> Problem requirements:
Each line below with the word "none" needs to be copied.

> Dataset excerpt:

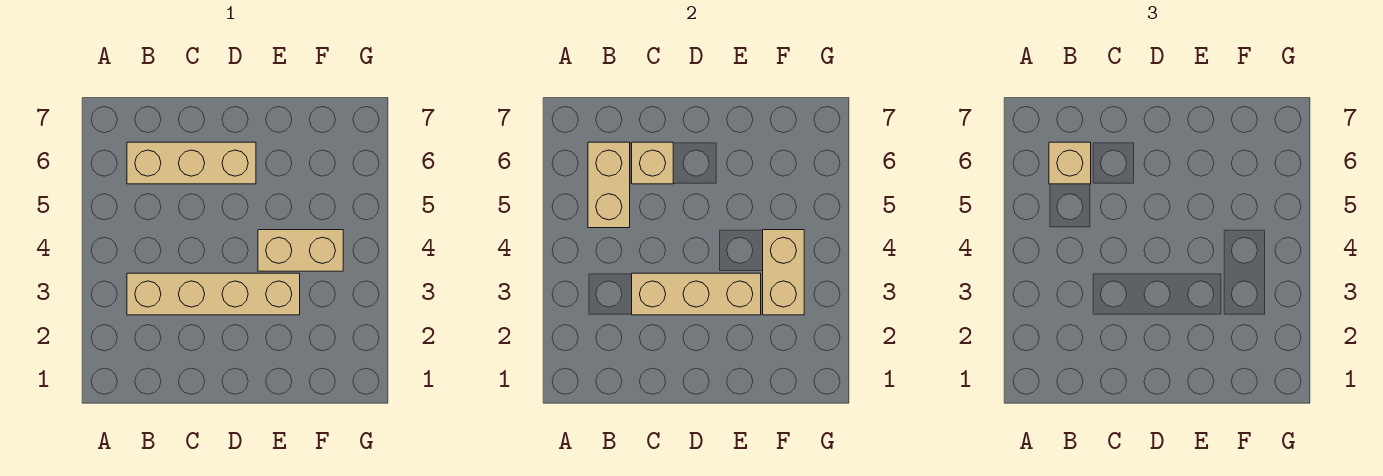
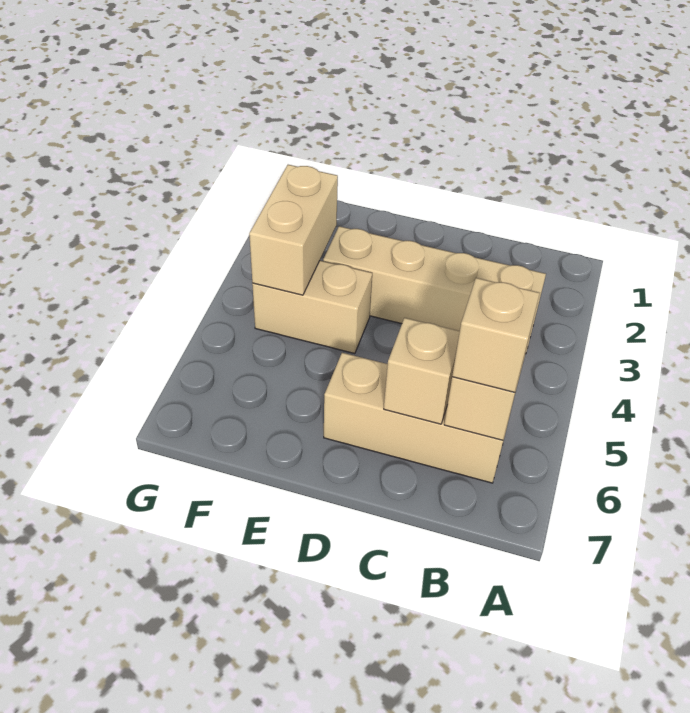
tan brick C3:E3 level 2 -> none

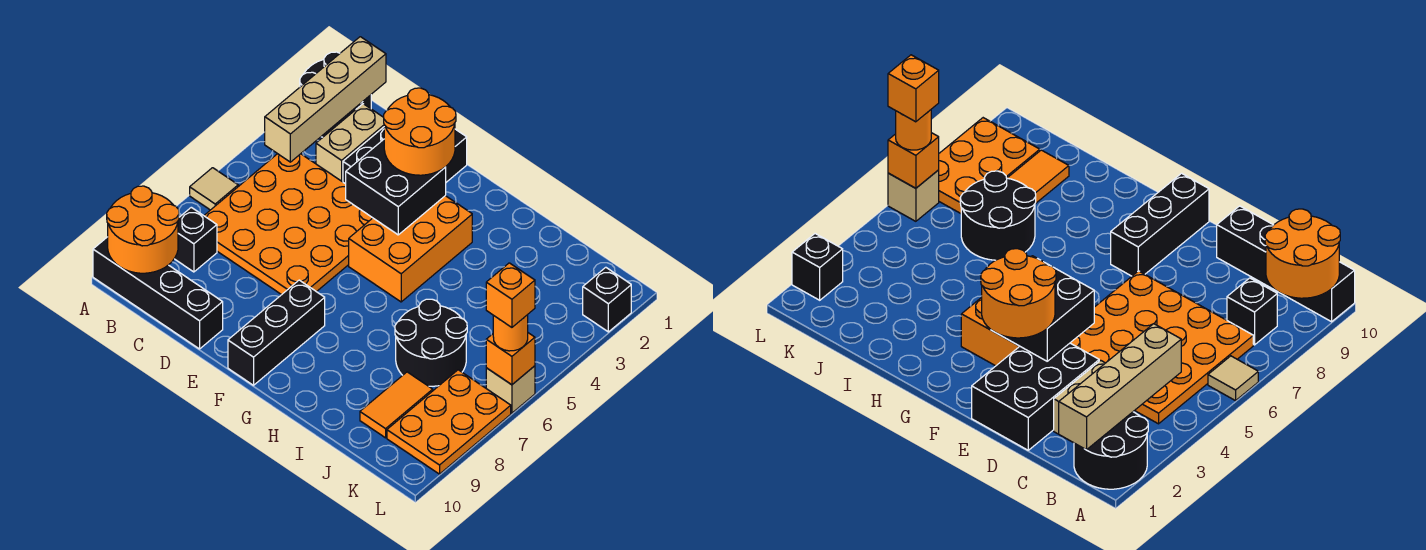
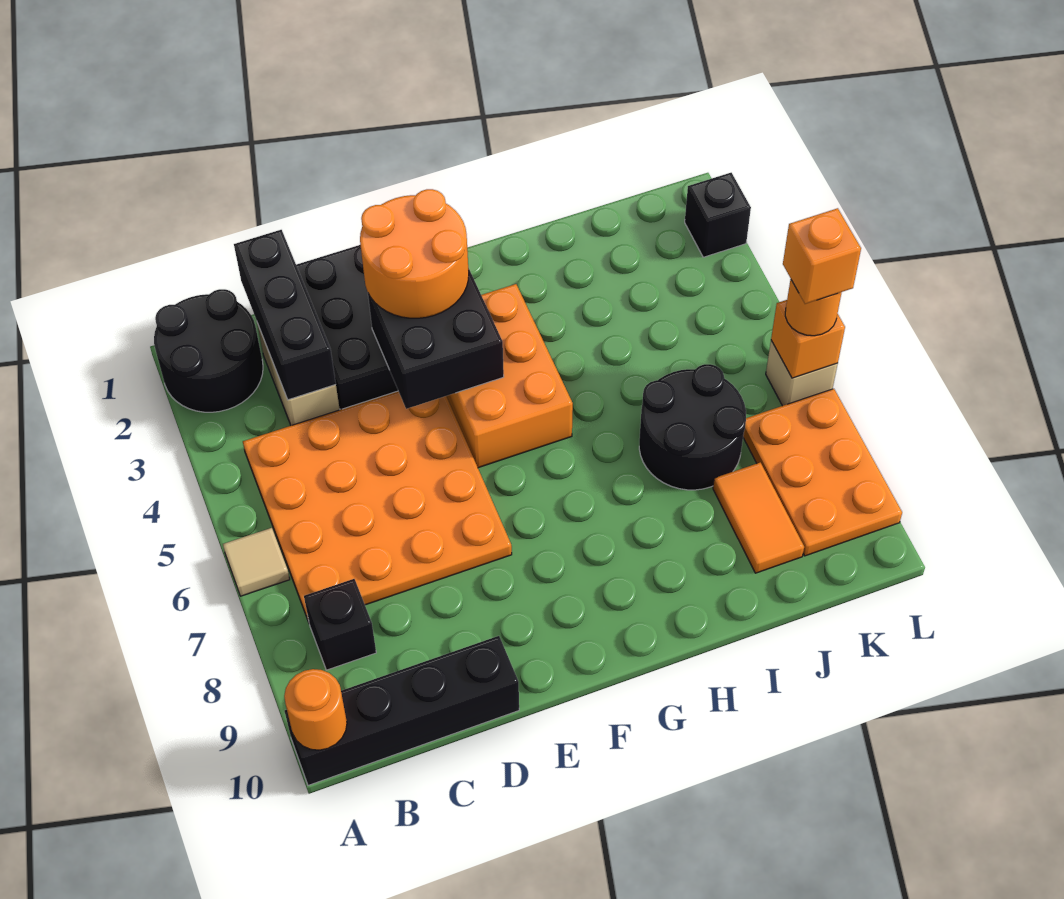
orange round brick A9:B10 level 2 -> orange round brick A10 level 2
tan brick B1:B4 level 2 -> none
black brick F8:F10 level 1 -> black brick C1:C3 level 2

> Written reply:
tan brick C3:E3 level 2 -> none
tan brick B1:B4 level 2 -> none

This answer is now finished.